* _Task goal_:
Records follow. Print exactly the lines from the one that has "Kochtopf (orange) 634,530,736,631" through the one that has "Blumentopf (weiß) 374,221,469,326", inclusive, and omit the pictures.

* _Material for this exercise_:
╔══
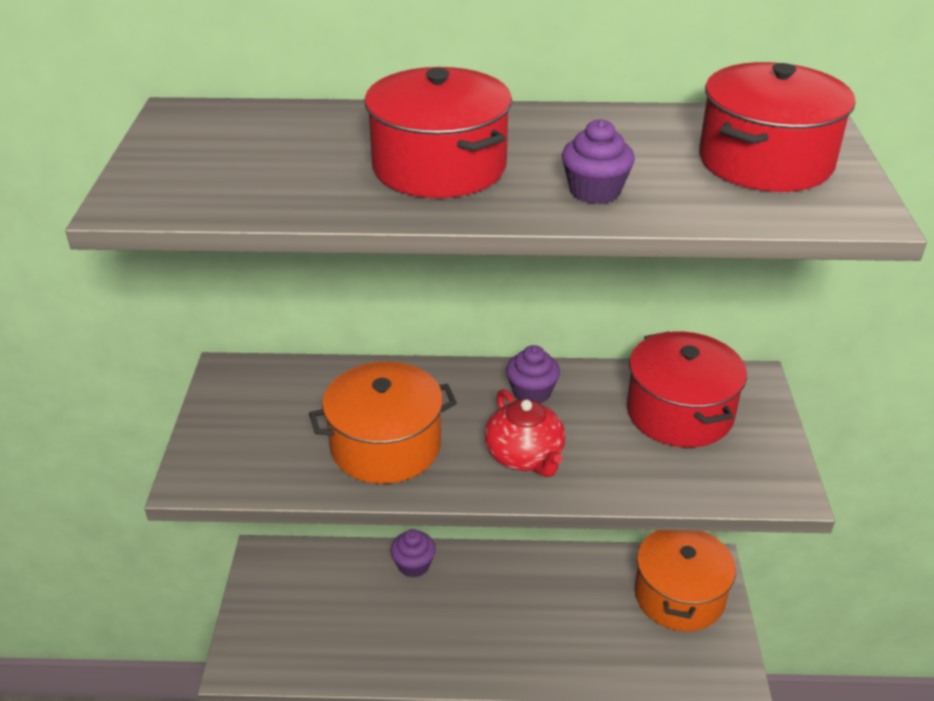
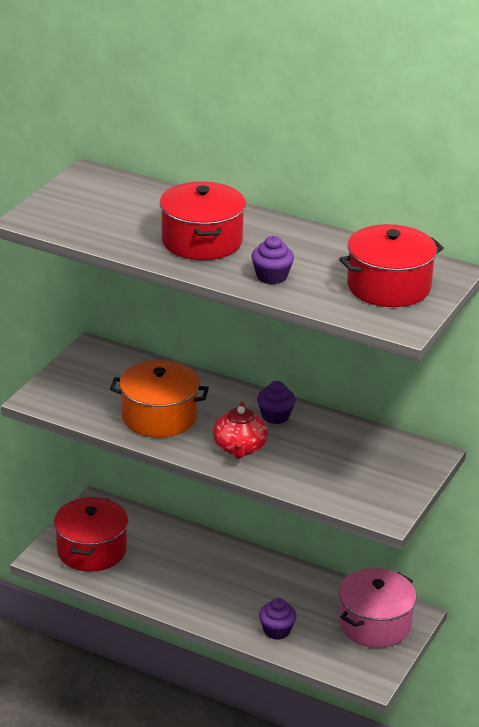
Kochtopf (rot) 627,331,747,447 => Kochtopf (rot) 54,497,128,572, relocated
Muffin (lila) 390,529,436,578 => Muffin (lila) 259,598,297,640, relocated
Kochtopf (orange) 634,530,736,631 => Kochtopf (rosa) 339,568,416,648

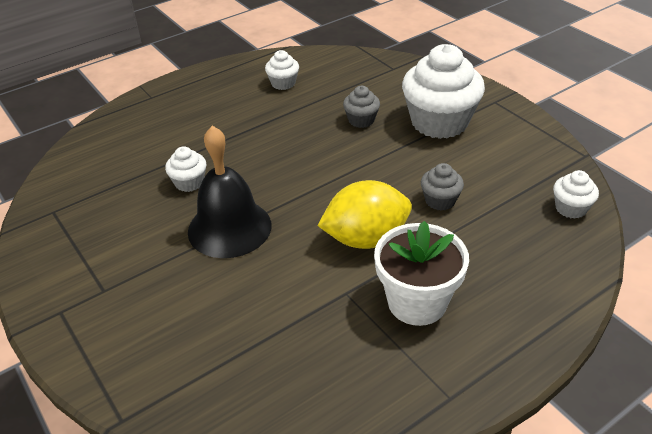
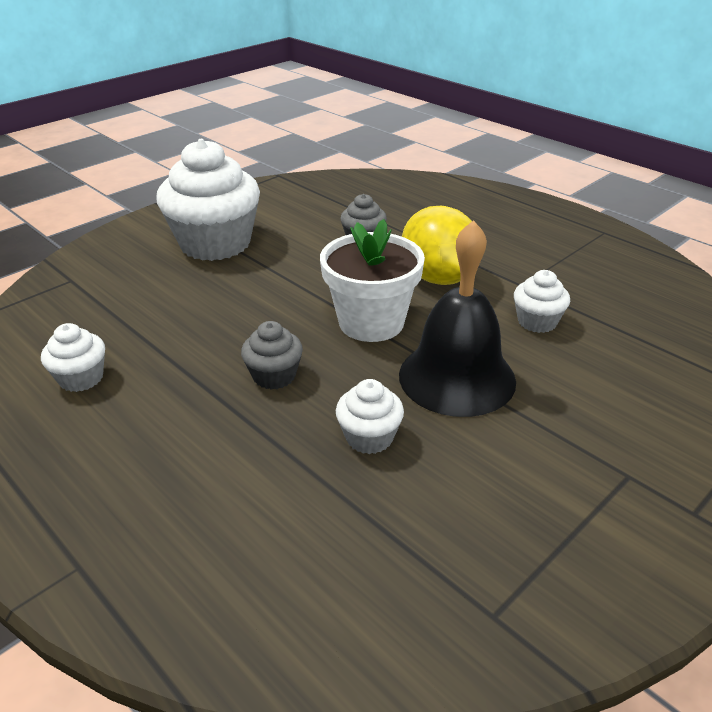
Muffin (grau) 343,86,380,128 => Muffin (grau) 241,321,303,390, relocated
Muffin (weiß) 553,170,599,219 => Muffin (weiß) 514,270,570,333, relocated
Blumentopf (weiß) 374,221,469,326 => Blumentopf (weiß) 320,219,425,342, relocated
╚══
╔══
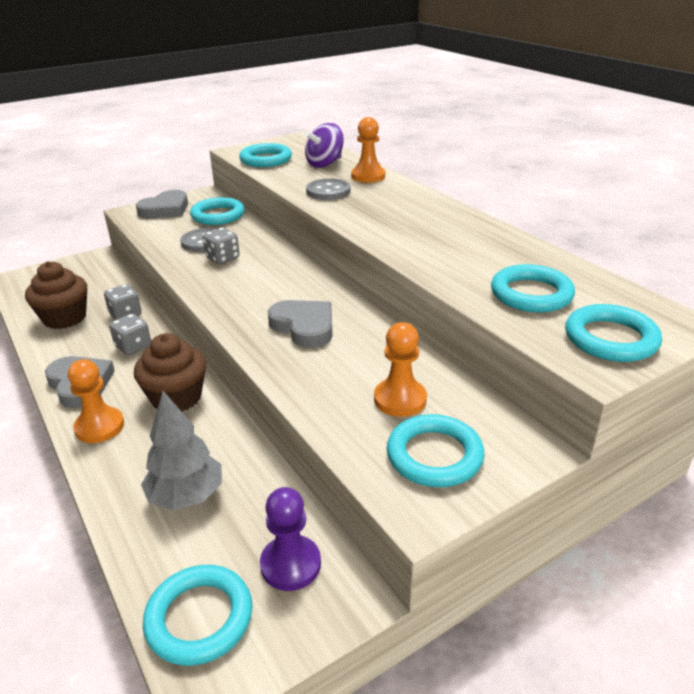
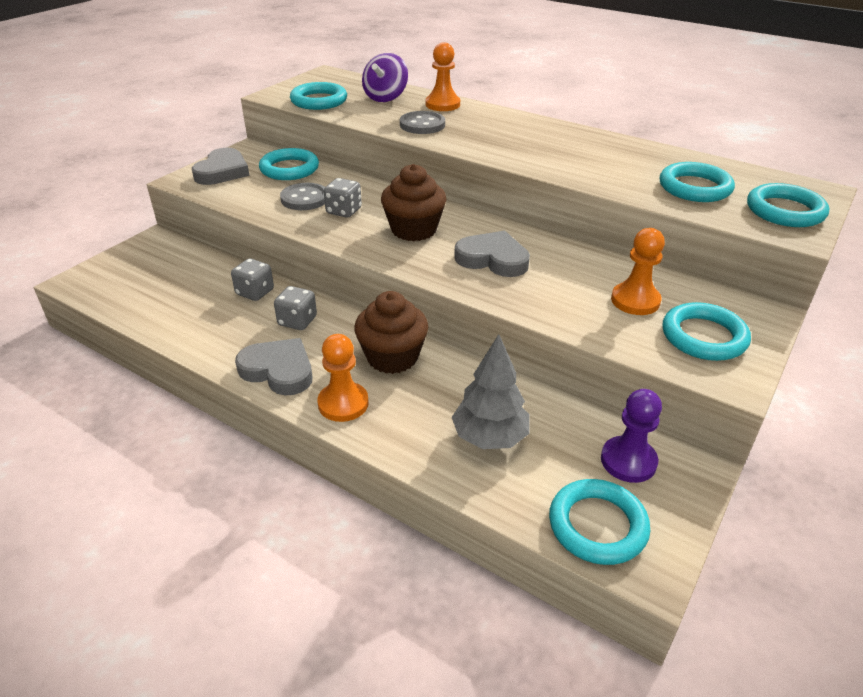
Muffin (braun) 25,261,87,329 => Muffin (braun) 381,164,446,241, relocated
╚══
* _Output below_:
Kochtopf (orange) 634,530,736,631 => Kochtopf (rosa) 339,568,416,648

Muffin (grau) 343,86,380,128 => Muffin (grau) 241,321,303,390, relocated
Muffin (weiß) 553,170,599,219 => Muffin (weiß) 514,270,570,333, relocated
Blumentopf (weiß) 374,221,469,326 => Blumentopf (weiß) 320,219,425,342, relocated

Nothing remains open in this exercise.